**ACTIVITY:** Below are the records. Reproduce the line that contains "SW1: switch (+5V, W11) -> none" and every line after it to the end, exactly and alone.

**RECORDED INFORMATION:**

........

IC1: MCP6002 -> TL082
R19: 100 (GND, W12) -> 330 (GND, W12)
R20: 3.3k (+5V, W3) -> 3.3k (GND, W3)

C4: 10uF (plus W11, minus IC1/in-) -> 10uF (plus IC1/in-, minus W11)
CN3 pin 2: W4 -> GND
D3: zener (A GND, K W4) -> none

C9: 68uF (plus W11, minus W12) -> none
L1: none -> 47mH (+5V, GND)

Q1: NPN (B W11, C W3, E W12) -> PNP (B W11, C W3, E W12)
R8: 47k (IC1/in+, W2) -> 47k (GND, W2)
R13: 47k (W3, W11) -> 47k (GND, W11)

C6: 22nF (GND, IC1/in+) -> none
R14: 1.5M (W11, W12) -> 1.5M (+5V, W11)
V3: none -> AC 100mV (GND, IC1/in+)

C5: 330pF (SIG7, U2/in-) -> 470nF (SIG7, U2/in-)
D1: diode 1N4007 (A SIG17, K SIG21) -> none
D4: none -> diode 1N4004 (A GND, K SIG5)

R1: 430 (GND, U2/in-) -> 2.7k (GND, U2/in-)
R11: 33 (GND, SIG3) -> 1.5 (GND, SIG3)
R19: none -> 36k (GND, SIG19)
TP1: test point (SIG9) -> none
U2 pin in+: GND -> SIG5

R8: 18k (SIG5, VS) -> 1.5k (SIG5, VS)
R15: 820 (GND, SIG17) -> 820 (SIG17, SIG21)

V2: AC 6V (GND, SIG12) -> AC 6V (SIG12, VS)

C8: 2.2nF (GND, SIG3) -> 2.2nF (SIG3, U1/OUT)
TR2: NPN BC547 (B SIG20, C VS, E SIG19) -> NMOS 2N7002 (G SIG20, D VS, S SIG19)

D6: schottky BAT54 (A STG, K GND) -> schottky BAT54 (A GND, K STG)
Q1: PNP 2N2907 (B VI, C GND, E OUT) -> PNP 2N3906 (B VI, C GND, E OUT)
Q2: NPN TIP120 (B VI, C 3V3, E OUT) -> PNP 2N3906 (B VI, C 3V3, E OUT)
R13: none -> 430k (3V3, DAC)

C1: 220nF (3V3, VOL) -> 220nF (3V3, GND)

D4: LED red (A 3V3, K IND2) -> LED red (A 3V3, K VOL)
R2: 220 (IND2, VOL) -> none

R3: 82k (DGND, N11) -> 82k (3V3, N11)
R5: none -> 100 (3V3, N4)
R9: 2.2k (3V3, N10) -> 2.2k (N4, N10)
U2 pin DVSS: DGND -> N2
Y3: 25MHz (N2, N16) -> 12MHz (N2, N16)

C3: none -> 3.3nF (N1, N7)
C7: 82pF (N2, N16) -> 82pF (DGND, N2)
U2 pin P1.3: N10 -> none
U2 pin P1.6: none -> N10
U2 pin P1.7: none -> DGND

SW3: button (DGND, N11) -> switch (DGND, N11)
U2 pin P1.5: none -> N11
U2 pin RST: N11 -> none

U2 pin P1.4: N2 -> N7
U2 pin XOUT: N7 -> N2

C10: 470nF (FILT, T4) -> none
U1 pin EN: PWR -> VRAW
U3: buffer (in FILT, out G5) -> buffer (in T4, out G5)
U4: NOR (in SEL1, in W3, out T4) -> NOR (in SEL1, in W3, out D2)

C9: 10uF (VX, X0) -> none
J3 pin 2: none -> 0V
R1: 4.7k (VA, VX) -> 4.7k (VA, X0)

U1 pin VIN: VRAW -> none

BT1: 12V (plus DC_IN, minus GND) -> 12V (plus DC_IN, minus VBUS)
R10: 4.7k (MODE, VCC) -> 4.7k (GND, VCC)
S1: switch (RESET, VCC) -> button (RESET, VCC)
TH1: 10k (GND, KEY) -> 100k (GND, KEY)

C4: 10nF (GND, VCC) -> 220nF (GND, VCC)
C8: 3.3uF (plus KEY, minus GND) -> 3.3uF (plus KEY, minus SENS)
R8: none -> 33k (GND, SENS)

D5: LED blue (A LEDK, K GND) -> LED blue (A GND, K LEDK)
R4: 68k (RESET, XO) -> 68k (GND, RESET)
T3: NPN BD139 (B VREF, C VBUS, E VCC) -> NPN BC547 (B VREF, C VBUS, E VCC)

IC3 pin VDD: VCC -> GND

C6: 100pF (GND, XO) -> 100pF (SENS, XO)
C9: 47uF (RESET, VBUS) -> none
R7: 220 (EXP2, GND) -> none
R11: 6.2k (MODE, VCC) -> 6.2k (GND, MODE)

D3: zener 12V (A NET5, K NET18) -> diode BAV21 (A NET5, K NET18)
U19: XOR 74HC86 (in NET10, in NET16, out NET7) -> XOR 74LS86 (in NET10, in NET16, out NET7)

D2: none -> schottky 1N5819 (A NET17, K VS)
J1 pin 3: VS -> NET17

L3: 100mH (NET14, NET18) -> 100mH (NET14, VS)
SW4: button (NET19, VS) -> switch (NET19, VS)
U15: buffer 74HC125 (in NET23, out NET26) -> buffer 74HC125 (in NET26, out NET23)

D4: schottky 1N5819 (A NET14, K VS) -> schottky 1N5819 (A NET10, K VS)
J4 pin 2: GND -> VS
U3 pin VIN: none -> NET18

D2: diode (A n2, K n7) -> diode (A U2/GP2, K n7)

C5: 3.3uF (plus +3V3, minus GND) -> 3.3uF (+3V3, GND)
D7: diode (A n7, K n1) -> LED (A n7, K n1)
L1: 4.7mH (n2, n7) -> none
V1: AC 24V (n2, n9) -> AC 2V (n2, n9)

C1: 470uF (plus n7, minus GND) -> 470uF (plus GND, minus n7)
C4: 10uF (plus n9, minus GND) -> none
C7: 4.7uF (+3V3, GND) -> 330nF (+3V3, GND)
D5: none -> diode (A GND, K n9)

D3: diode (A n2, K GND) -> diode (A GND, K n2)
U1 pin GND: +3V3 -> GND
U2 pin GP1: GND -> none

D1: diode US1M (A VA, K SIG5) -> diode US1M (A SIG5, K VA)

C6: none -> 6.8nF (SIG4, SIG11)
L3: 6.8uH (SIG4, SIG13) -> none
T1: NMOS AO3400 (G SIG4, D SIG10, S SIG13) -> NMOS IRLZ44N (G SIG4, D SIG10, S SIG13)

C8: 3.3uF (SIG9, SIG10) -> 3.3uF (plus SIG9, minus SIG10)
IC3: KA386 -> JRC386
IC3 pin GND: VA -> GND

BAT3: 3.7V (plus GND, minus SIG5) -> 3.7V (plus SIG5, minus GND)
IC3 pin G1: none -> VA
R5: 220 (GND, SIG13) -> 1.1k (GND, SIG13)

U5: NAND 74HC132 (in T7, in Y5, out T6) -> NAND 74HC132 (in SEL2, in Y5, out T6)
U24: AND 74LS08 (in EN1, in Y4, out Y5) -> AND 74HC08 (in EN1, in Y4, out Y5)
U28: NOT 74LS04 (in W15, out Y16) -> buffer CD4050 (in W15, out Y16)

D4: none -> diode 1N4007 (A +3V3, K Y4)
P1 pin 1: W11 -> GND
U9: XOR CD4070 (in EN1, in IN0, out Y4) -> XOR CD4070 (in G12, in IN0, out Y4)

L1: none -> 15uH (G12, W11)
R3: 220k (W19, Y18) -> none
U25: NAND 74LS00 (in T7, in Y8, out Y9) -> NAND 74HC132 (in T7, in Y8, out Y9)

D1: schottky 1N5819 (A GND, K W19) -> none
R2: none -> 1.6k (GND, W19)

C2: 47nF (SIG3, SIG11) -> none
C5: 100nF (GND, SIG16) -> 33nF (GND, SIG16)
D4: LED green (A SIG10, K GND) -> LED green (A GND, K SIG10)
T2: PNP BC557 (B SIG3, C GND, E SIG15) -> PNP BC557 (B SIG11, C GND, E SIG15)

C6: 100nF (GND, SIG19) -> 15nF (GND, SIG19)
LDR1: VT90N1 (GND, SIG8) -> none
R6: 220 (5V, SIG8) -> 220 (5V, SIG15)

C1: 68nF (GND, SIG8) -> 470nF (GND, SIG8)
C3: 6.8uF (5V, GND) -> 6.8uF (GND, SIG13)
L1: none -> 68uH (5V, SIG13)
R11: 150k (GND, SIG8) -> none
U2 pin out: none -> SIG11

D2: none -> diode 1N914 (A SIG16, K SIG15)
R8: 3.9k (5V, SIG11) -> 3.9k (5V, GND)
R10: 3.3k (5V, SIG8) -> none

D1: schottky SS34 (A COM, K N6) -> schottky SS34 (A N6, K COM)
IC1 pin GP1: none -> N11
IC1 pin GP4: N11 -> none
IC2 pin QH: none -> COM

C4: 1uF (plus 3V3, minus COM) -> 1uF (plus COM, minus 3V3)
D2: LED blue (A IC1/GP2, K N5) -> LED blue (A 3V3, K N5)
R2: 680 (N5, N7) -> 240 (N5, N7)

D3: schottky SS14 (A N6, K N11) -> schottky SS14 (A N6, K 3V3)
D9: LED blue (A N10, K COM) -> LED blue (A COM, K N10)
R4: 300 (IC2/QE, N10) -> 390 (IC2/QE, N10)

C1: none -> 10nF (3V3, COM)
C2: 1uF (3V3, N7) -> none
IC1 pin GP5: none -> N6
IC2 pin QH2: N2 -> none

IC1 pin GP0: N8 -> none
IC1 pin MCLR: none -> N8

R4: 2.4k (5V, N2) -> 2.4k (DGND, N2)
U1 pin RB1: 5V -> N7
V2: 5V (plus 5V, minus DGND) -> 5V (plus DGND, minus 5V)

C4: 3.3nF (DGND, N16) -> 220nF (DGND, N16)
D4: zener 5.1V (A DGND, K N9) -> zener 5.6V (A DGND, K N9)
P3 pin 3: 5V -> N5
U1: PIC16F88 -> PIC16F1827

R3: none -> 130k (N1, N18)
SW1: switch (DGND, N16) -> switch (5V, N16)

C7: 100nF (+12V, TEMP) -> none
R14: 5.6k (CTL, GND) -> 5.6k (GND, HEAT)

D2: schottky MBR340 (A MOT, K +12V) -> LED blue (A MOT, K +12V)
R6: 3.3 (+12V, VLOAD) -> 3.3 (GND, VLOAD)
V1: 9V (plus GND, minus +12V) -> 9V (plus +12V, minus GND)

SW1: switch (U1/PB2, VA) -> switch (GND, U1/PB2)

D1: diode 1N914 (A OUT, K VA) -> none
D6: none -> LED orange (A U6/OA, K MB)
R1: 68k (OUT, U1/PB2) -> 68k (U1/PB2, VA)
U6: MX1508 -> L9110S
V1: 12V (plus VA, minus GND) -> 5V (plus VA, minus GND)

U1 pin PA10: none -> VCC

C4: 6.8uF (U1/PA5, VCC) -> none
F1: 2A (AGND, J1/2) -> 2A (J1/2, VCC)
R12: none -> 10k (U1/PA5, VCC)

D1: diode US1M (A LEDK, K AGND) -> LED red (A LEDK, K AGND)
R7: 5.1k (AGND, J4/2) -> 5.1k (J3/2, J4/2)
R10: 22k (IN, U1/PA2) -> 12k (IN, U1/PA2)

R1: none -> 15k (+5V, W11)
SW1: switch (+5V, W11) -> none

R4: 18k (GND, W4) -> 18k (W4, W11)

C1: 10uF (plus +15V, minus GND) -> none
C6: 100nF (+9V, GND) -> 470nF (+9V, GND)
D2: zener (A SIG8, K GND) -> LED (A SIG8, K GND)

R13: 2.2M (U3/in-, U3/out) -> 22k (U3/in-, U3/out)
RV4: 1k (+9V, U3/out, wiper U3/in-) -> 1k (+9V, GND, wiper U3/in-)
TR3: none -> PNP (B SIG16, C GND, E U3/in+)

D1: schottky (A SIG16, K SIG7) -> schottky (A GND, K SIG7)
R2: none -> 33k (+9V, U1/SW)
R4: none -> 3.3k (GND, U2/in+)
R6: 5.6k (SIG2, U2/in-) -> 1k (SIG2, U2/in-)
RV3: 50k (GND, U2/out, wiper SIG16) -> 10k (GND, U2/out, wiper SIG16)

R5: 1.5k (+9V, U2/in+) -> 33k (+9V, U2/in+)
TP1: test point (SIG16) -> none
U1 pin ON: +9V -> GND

........

**ANSWER:**
SW1: switch (+5V, W11) -> none

R4: 18k (GND, W4) -> 18k (W4, W11)

C1: 10uF (plus +15V, minus GND) -> none
C6: 100nF (+9V, GND) -> 470nF (+9V, GND)
D2: zener (A SIG8, K GND) -> LED (A SIG8, K GND)

R13: 2.2M (U3/in-, U3/out) -> 22k (U3/in-, U3/out)
RV4: 1k (+9V, U3/out, wiper U3/in-) -> 1k (+9V, GND, wiper U3/in-)
TR3: none -> PNP (B SIG16, C GND, E U3/in+)

D1: schottky (A SIG16, K SIG7) -> schottky (A GND, K SIG7)
R2: none -> 33k (+9V, U1/SW)
R4: none -> 3.3k (GND, U2/in+)
R6: 5.6k (SIG2, U2/in-) -> 1k (SIG2, U2/in-)
RV3: 50k (GND, U2/out, wiper SIG16) -> 10k (GND, U2/out, wiper SIG16)

R5: 1.5k (+9V, U2/in+) -> 33k (+9V, U2/in+)
TP1: test point (SIG16) -> none
U1 pin ON: +9V -> GND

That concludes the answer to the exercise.